-- TO DO --
Pictures stay out of the copy. Transcribe exactly, and only, the line with "green arrow: moved 7 px left, 15 px down" through the last line of the entries below.

-- SOURCE INFORMATION --
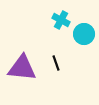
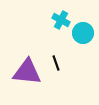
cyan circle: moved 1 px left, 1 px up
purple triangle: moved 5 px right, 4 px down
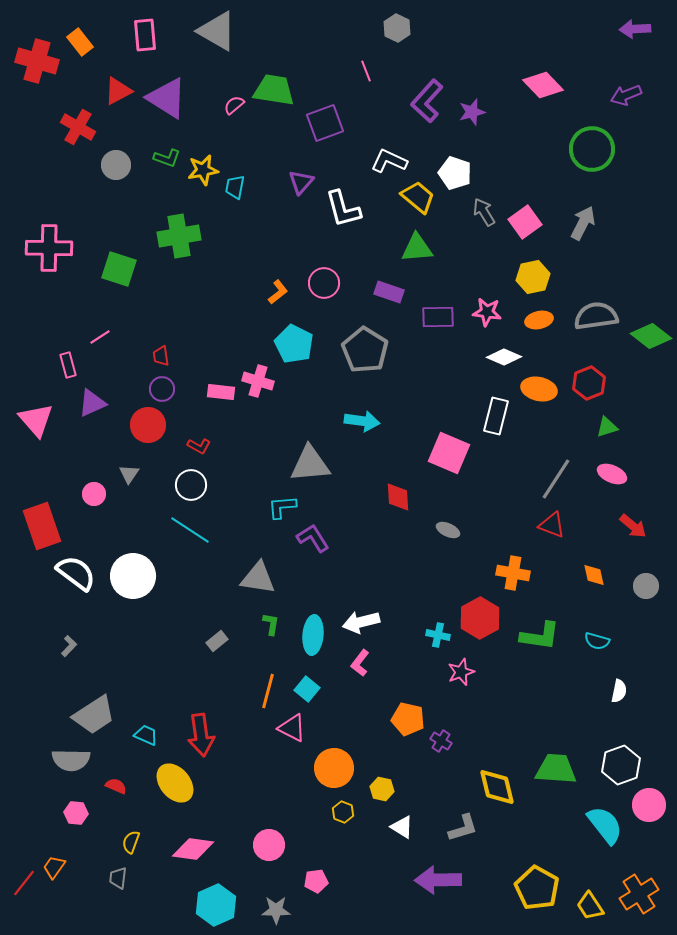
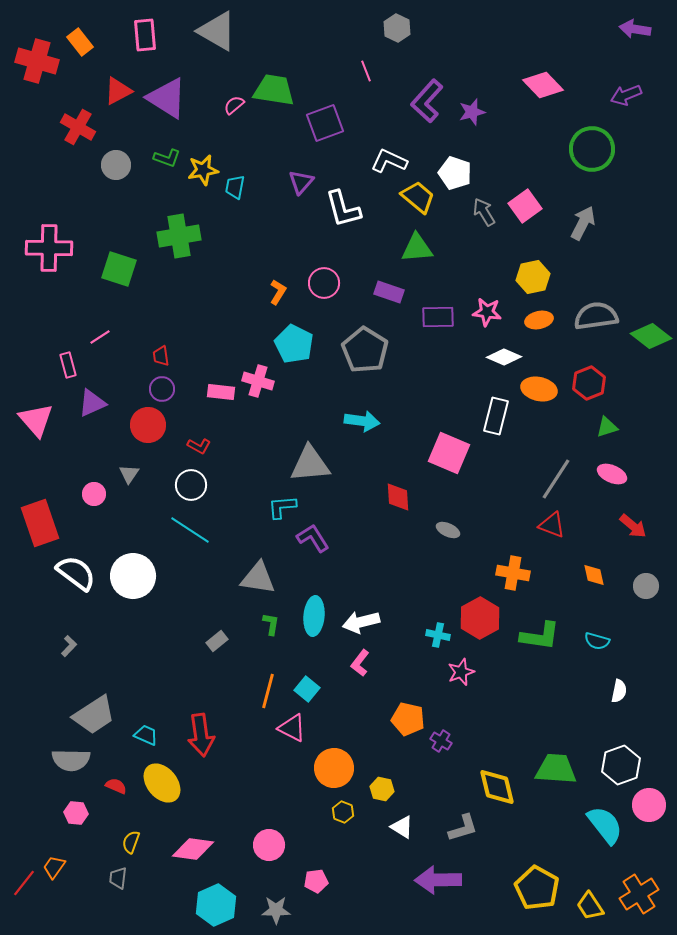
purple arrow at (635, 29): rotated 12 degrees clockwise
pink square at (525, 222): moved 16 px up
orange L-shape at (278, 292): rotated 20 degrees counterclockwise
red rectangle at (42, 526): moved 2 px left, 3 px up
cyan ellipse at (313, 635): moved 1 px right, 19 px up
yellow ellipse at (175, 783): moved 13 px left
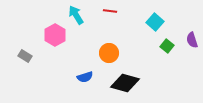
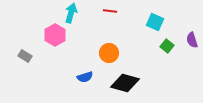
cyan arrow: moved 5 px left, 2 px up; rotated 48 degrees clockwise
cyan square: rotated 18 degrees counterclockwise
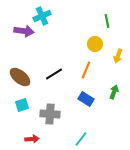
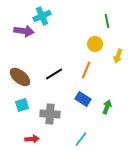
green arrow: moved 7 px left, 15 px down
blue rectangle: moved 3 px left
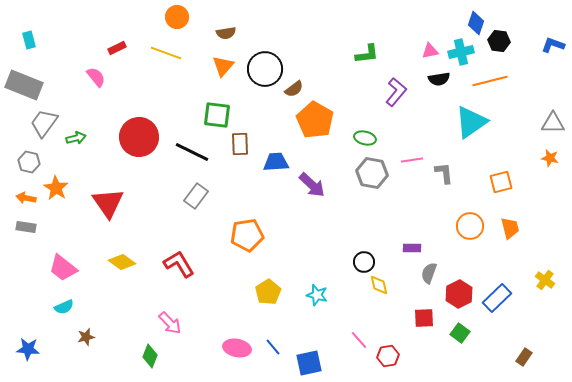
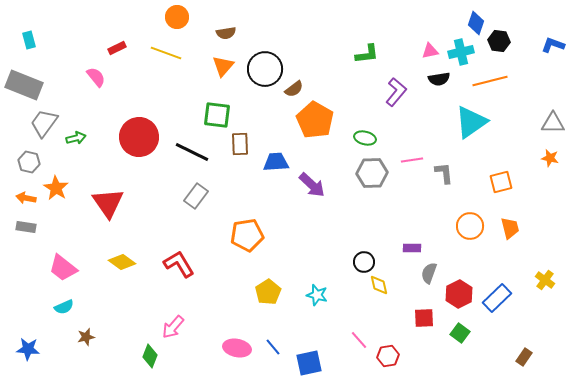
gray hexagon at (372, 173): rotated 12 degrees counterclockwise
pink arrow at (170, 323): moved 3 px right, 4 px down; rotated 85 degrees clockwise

-- ANSWER BOX --
green arrow: moved 7 px left, 15 px down
blue rectangle: moved 3 px left
gray hexagon at (372, 173): rotated 12 degrees counterclockwise
pink arrow at (170, 323): moved 3 px right, 4 px down; rotated 85 degrees clockwise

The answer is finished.